§ **What is needed**
Could you transcribe each record below exactly as written, setting the pictures aside?

═══

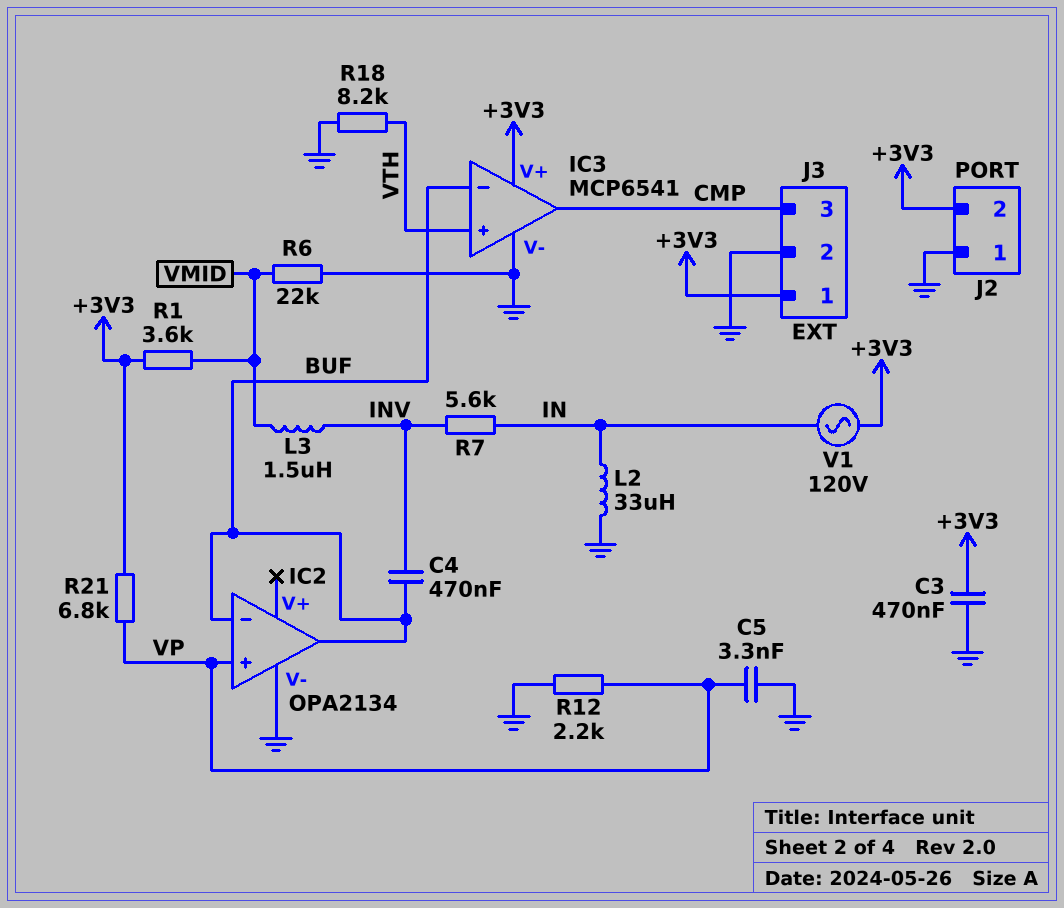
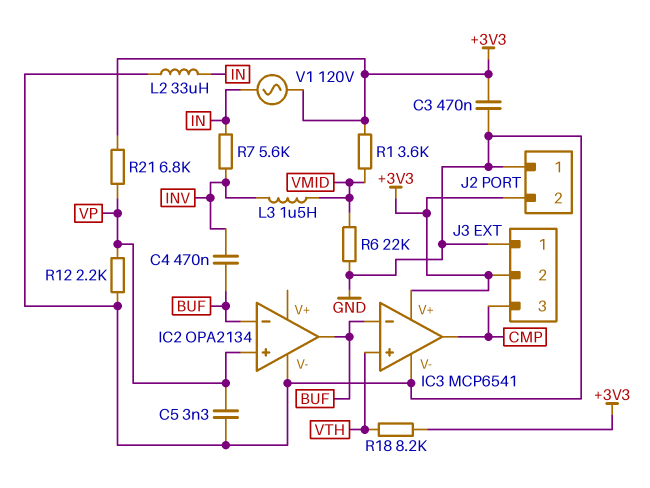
J3 pin 1: +3V3 -> GND
J3 pin 2: GND -> +3V3
R18: 8.2k (GND, VTH) -> 8.2k (+3V3, VTH)

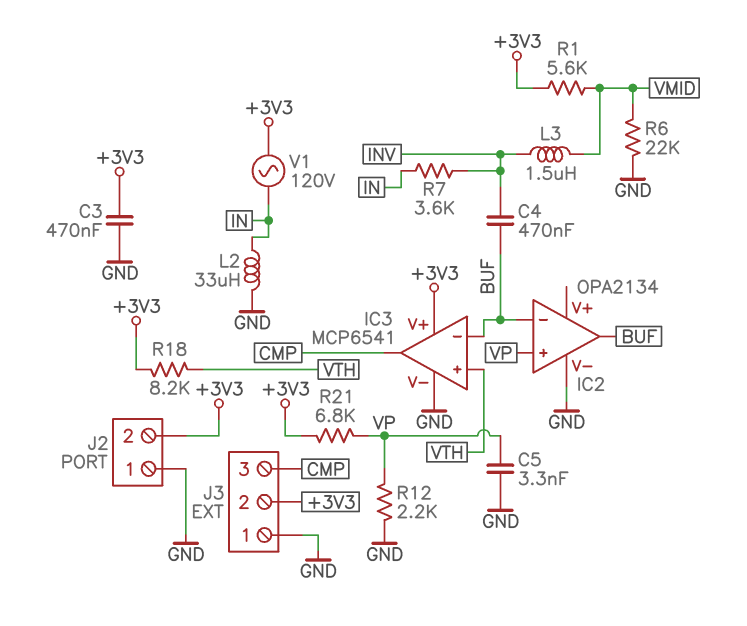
R1: 3.6k (+3V3, VMID) -> 5.6k (+3V3, VMID)
R7: 5.6k (IN, INV) -> 3.6k (IN, INV)

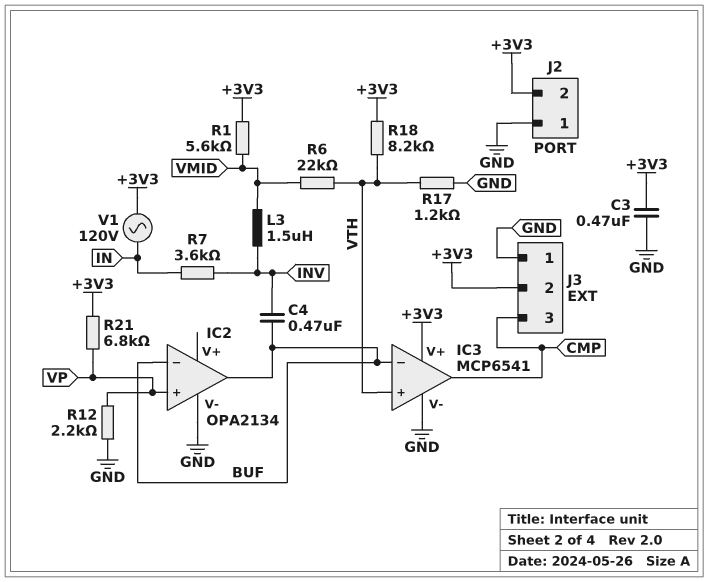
C5: 3.3nF (GND, VP) -> none
L2: 33uH (GND, IN) -> none
R6: 22k (GND, VMID) -> 22k (VMID, VTH)
R17: none -> 1.2k (GND, VTH)

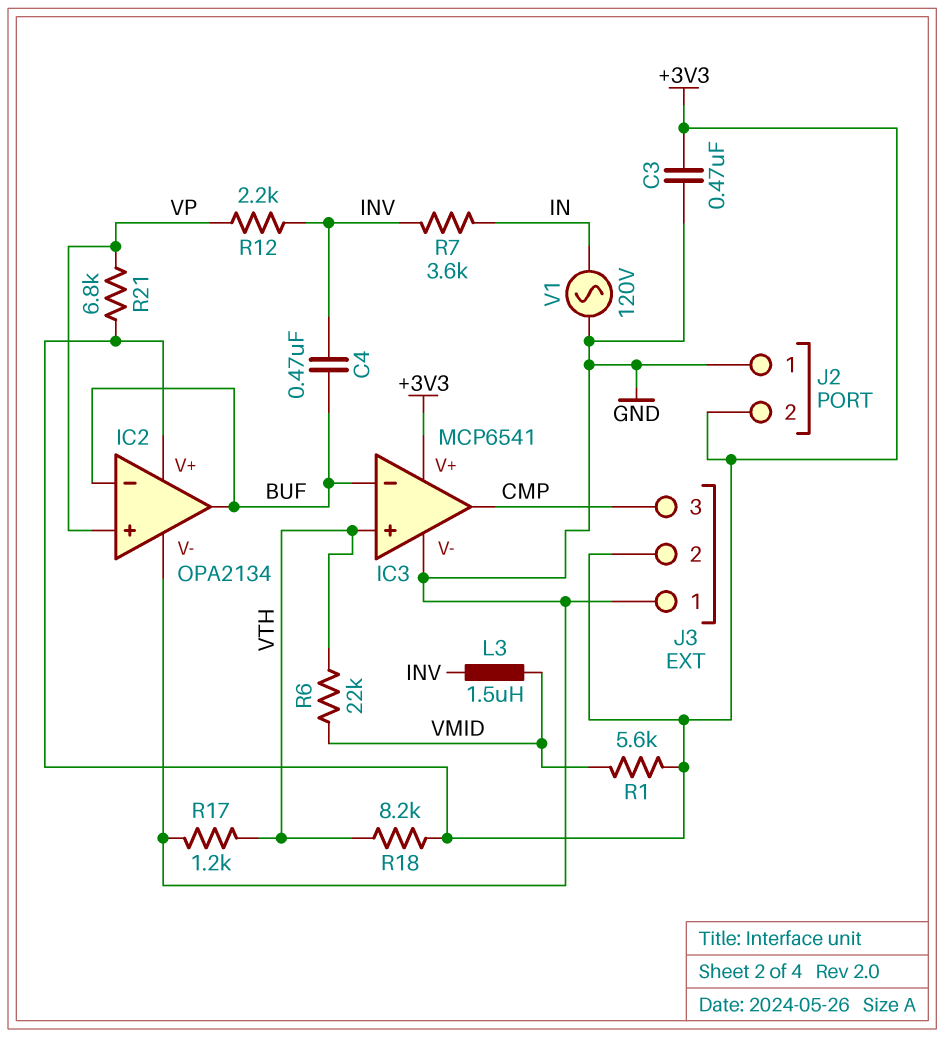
IC2 pin V+: none -> +3V3
R12: 2.2k (GND, VP) -> 2.2k (INV, VP)
V1: AC 120V (+3V3, IN) -> AC 120V (GND, IN)

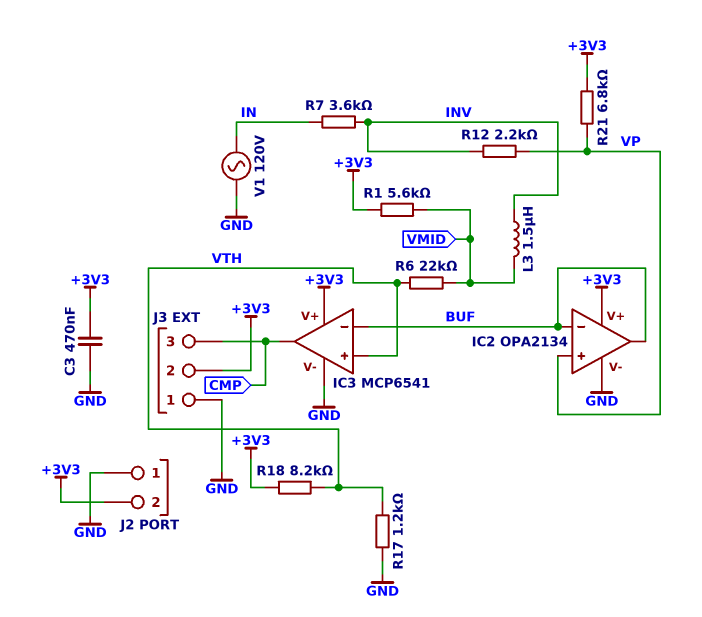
C4: 470nF (BUF, INV) -> none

═══

§ **Output**
J3 pin 1: +3V3 -> GND
J3 pin 2: GND -> +3V3
R18: 8.2k (GND, VTH) -> 8.2k (+3V3, VTH)

R1: 3.6k (+3V3, VMID) -> 5.6k (+3V3, VMID)
R7: 5.6k (IN, INV) -> 3.6k (IN, INV)

C5: 3.3nF (GND, VP) -> none
L2: 33uH (GND, IN) -> none
R6: 22k (GND, VMID) -> 22k (VMID, VTH)
R17: none -> 1.2k (GND, VTH)

IC2 pin V+: none -> +3V3
R12: 2.2k (GND, VP) -> 2.2k (INV, VP)
V1: AC 120V (+3V3, IN) -> AC 120V (GND, IN)

C4: 470nF (BUF, INV) -> none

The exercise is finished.